Please count the lines of the material below that contain the string "markup", matching case exactly. Reply with the number alone.

☆ ☆ ☆ ☆ ☆ ☆ ☆

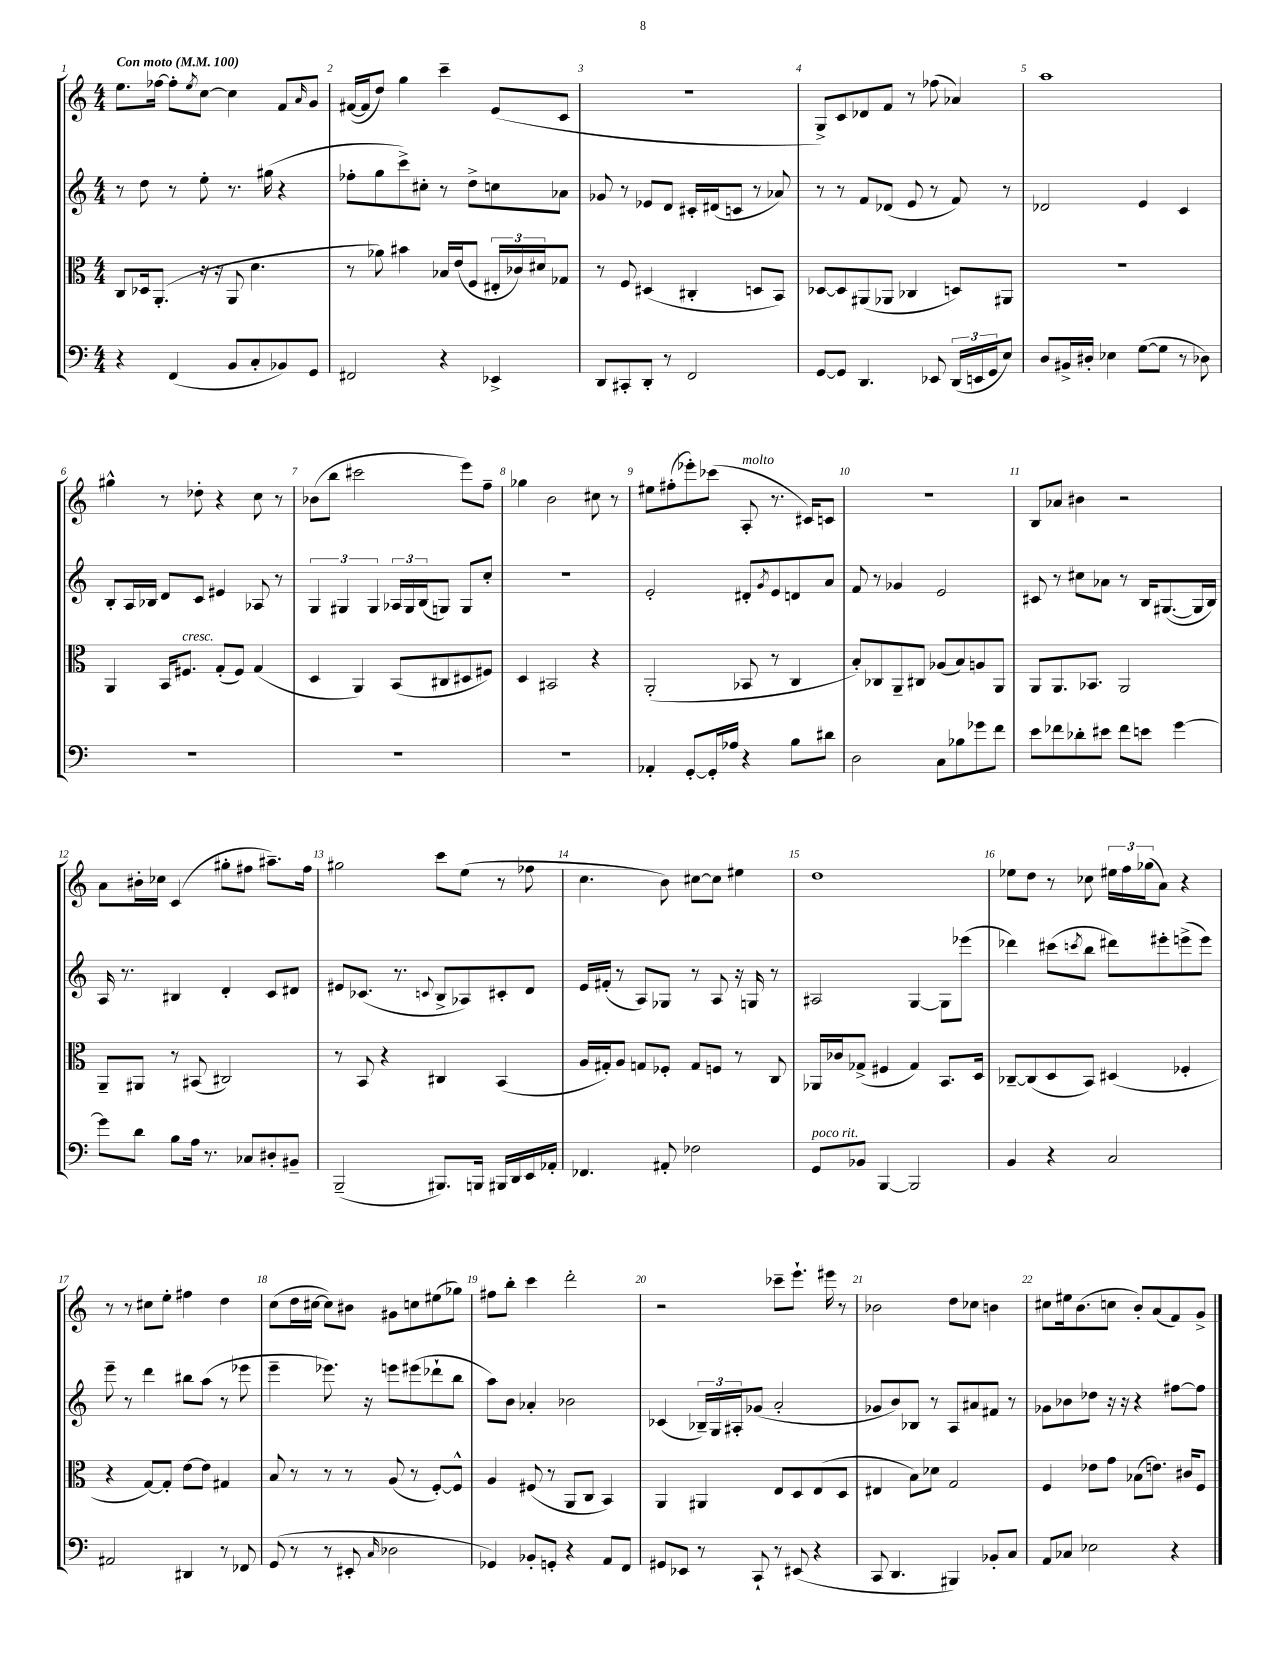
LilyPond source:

<<
\new StaffGroup <<
\new Staff = "s0" {
    \clef treble \key c \major \numericTimeSignature \time 4/4 \tempo "Con moto" 4 = 100
    e''8. fes''16~ fes''8-. \acciaccatura { e''8 } c''8~ c''4 f'8 \grace { a'16 } g'8 |
    fis'16~( fis'16 d''8) g''4 c'''4-- e'8( c'8 |
    R1 |
    g8->) c'8 des'8 f'8 r8 fes''8( aes'4) |
    a''1 |
    gis''4-^ r8 des''8-. r4 c''8 r8 |
    bes'8( b''8 cis'''2 e'''8) f''8-- |
    ges''4 b'2 cis''8 r8 |
    eis''8 fis''8-.( ees'''8-.) ces'''8( a8-.^\markup { \italic "molto" } r8. cis'16) c'8 |
    R1 |
    b8 aes'8 bis'4 r2 |
    a'8 bis'16-. ces''16 c'4( gis''8-. fis''8 ais''8.--) fis''16 |
    gis''2 c'''8 e''8( r8 fes''8 |
    c''4. b'8) cis''8~ cis''8 eis''4 |
    d''1 |
    ees''8 d''8 r8 ces''8 \tuplet 3/2 { eis''16 f''16 ges''16( } a'8) r4 |
    r8 r8 cis''8 e''8-. fis''4 d''4 |
    c''8( d''16 cis''16~ cis''8) bis'8 gis'8 c''8 eis''8( ges''8) |
    fis''8 b''8-. c'''4 d'''2-. |
    r2 ces'''8-- e'''8.-! eis'''16 r8 |
    bes'2 d''8 ces''8 b'4 |
    cis''8 eis''16 b'8.( c''8 b'8-.) a'8( f'8) g'8-> \bar "|." |
}
\new Staff = "s1" {
    \clef treble \key c \major \numericTimeSignature \time 4/4
    r8 d''8 r8 e''8-. r8. gis''16( r4 |
    fes''8-. g''8 c'''8->) cis''8-. r8 d''8-> c''8 aes'8 |
    ges'8 r8 ees'8 d'8 cis'16-. dis'16( c'8 r8 aes'8) |
    r8 r8 f'8 des'8( e'8 r8 f'8) r8 |
    des'2 e'4 c'4 |
    b8-. a16 bes16 d'8 c'8 eis'4 aes8 r8 |
    \tuplet 3/2 { g4 gis4 gis4 } \tuplet 3/2 { aes16 gis16 b16( } g8) g8 c''8-. |
    R1 |
    e'2-. dis'8-. \acciaccatura { g'8 } e'8 d'8 a'8 |
    f'8 r8 ges'4 e'2 |
    cis'8 r8 cis''8 aes'8 r8 b16 gis8.~( gis16 b16) |
    a16 r8. bis4 d'4-. c'8 dis'8 |
    eis'8 ces'8.( r8. \appoggiatura { c'8 } b8-> aes8) cis'8-. d'8 |
    e'16 fis'16-.( r8 a8) ges8 r8 a8 r16 g16 r8 |
    ais2 g4~ g8 ees'''8( |
    des'''4) cis'''8( \acciaccatura { c'''8 } b''8 dis'''8) eis'''8-. e'''8->( e'''8) |
    e'''8-- r8 d'''4 bis''8 a''8( r8 ees'''8 |
    e'''4-- ees'''8.) r16 e'''8 eis'''8( des'''8-! b''8 |
    a''8) b'8 aes'4-. bes'2 |
    ces'4( \tuplet 3/2 { bes16--) g16 ais16-. } ges'8( a'2-. |
    ges'8 b'8) bes8 r8 a8 ais'8 fis'8 r8 |
    ges'8 bes'8 des''8 r16 r16 r4 fis''8~ fis''8 \bar "|." |
}
\new Staff = "s2" {
    \clef alto \key c \major \numericTimeSignature \time 4/4
    c8 des16 a,8.-.( r16 r16 a,8 d'4. |
    r8 aes'8) bis'4 bes16 e'16( f8 \tuplet 3/2 { eis16-. ces'16) dis'16 } ges8 |
    r8 f8 dis4( cis4-. d8 b,8) |
    des8~ des8 ais,8( aes,8 ces4 d8) ais,8 |
    R1 |
    a,4 b,16 fis8.^\markup { \italic "cresc." } g8-.( fis8) g4( |
    d4 a,4) b,8( cis8 dis8 fis8) |
    d4 bis,2 r4 |
    a,2-.( bes,8 r8 c4 |
    b8-.) ces8 a,8-- cis8 aes8( b8) a8 a,8 |
    a,8 a,8. bes,8. a,2 |
    a,8-- ais,8 r8 bis,8( cis2) |
    r8 b,8 r4 cis4 b,4( |
    a16 gis16-.) a8 g8 fes8-. g8 f8 r8 c8 |
    aes,16 ces'16 ges8->( fis4 ges4) b,8. d16 |
    ces8~-- ces8( d8 b,8) dis4( fes4-. |
    r4 g8~) g8-. e'8~ e'8 gis4 |
    b8 r8 r8 r8 a8( r8 f8~-.) f8-^ |
    a4 fis8( r8 a,8 c8 b,4) |
    a,4 ais,4 e8 d8 e8( d8 |
    eis4 b8) des'8 g2 |
    f4 ees'8 g'8 bes8( e'8.) cis'16 f8 \bar "|." |
}
\new Staff = "s3" {
    \clef bass \key c \major \numericTimeSignature \time 4/4
    r4 f,4( b,8 c8-. bes,8) g,8 |
    fis,2 r4 ees,4-> |
    d,8 cis,8-. d,8-. r8 f,2 |
    g,8~ g,8 d,4. ees,8 \tuplet 3/2 { d,16( e,16 g,16 } e8) |
    d8 bis,16-> dis16-. ees4 g8~( g8 r8 des8) |
    R1 |
    R1 |
    R1 |
    aes,4-. g,8~-. g,16-. aes16 r4 b8 dis'8 |
    d2 c8 bes8 ges'8 f'8 |
    e'8 fes'8 des'8-. eis'8 fes'8 e'8 g'4~ |
    g'8 d'8 b8 a16 r8. ces8 dis8-. bis,8-- |
    b,,2--( bis,,8.) b,,16 bis,,16 d,16 e,16 aes,16-. |
    fes,4. ais,8-. fes2 |
    g,8^\markup { \italic "poco rit." } bes,8 b,,4~ b,,2 |
    b,4 r4 c2 |
    ais,2 dis,4 r8 fes,8 |
    g,8( r8 r8 eis,8-. \grace { c16 } des2 |
    ges,4) bes,8-. g,8-. r4 a,8 f,8 |
    gis,8 ees,8 r8 c,8-! r8 eis,8( r4 |
    c,8 d,4. bis,,4) bes,8-. c8 |
    a,8 ces8 ees2 r4 \bar "|." |
}
>>
>>
\layout { \context { \Score \override BarNumber.break-visibility = ##(#f #t #t) barNumberVisibility = #all-bar-numbers-visible } }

☆ ☆ ☆ ☆ ☆ ☆ ☆

• COMPLETED TASK
3